Spatial reasoning data:
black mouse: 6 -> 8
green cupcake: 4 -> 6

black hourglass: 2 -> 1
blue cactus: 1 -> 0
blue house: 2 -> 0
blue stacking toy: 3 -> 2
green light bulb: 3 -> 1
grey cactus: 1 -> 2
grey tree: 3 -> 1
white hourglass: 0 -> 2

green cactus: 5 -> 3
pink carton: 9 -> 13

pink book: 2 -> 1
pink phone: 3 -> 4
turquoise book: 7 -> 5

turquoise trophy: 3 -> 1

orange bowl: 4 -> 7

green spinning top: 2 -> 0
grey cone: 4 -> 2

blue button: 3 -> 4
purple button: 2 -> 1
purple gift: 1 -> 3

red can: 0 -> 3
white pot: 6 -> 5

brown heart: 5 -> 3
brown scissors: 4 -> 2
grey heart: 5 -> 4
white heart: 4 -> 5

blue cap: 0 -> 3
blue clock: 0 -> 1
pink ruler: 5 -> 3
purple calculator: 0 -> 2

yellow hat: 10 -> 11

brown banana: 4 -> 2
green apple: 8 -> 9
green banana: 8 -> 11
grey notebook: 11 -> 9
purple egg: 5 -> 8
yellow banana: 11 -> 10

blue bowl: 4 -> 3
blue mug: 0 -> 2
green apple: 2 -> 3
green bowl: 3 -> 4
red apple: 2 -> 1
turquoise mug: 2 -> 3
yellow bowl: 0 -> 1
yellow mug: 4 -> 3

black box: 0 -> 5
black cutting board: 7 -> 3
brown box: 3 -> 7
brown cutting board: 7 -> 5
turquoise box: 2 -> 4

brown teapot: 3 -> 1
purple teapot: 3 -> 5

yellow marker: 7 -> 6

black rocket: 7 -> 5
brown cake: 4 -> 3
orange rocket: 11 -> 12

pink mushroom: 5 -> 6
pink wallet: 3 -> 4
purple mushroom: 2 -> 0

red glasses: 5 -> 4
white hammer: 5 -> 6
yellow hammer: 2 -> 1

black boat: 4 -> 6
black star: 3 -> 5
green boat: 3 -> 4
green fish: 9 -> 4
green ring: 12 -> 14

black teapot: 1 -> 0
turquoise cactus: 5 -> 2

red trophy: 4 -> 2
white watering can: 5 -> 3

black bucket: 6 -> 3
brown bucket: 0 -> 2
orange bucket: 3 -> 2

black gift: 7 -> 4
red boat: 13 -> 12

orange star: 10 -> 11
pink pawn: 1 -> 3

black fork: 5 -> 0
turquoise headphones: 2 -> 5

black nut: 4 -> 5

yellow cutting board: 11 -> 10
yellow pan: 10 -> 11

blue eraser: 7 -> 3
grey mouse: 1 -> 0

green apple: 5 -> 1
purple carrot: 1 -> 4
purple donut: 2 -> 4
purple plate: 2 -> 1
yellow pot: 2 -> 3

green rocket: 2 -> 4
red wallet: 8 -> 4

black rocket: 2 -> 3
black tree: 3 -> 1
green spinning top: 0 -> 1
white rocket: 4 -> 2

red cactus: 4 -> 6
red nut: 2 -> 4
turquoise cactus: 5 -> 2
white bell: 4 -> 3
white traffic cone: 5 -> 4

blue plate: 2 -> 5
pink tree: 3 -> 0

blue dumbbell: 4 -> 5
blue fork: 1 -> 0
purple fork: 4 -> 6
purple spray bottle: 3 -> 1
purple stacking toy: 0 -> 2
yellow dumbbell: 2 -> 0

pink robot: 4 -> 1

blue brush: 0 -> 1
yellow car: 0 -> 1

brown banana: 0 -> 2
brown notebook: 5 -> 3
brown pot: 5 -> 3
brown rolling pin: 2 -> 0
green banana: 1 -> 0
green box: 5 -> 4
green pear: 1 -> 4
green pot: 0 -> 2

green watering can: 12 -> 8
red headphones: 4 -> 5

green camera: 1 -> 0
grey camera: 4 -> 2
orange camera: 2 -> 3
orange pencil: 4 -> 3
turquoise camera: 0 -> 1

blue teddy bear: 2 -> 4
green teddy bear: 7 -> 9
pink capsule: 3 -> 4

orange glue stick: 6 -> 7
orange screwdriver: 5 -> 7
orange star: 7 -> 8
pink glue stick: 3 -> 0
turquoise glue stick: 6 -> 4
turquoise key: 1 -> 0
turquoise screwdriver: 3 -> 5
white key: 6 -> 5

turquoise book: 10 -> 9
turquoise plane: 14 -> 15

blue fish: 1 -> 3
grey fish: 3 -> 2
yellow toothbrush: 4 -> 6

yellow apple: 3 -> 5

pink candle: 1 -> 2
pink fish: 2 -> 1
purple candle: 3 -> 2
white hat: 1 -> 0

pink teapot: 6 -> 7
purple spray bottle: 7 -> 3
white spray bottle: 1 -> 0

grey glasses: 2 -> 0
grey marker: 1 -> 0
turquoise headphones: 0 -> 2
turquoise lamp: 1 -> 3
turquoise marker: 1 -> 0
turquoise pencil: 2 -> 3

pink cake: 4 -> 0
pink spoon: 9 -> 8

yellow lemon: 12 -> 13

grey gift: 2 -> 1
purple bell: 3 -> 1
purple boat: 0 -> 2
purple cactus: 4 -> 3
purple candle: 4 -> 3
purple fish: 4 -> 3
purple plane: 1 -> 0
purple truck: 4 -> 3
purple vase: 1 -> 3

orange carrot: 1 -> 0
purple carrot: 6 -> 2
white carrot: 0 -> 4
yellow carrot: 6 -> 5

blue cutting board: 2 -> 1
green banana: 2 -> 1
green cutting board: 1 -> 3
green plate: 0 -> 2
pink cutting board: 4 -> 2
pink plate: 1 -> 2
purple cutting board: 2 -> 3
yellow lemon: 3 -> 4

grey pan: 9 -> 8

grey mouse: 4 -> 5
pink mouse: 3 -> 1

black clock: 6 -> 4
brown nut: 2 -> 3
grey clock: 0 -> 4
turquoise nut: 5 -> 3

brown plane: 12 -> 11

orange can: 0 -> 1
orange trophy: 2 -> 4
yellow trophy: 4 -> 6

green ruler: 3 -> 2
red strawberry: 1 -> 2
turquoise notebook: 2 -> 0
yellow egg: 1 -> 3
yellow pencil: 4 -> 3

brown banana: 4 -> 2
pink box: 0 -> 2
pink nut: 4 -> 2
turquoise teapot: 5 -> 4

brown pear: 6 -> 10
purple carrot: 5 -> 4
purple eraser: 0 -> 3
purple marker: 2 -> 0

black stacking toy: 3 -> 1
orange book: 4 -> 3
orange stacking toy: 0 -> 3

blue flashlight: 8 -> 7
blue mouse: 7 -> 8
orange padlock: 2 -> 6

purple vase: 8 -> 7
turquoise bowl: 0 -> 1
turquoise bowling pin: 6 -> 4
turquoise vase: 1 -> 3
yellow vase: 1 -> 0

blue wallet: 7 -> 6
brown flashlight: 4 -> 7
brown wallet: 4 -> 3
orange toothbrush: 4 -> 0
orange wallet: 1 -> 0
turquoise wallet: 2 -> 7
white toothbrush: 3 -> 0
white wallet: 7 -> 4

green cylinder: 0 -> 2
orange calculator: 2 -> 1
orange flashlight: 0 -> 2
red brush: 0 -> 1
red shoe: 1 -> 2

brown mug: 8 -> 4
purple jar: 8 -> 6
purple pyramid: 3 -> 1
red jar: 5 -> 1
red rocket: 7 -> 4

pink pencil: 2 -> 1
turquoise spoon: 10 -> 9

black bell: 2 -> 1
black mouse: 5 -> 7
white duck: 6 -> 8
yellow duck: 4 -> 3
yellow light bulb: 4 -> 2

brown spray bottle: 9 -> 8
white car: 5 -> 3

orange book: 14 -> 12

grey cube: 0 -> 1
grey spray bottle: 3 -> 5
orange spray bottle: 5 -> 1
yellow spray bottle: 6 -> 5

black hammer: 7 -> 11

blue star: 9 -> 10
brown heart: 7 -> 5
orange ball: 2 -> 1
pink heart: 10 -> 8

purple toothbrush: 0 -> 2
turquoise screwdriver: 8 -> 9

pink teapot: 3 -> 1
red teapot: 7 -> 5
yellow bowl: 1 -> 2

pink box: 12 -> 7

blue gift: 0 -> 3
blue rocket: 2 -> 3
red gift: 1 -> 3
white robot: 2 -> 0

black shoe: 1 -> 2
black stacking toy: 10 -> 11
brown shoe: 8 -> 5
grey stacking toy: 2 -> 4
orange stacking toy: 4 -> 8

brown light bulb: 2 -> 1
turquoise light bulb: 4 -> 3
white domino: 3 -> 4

TASK TO COMPLETE: Return a copy of each line in the entries that contains "cutting".

SOLUTION FOR THIS TASK:
black cutting board: 7 -> 3
brown cutting board: 7 -> 5
yellow cutting board: 11 -> 10
blue cutting board: 2 -> 1
green cutting board: 1 -> 3
pink cutting board: 4 -> 2
purple cutting board: 2 -> 3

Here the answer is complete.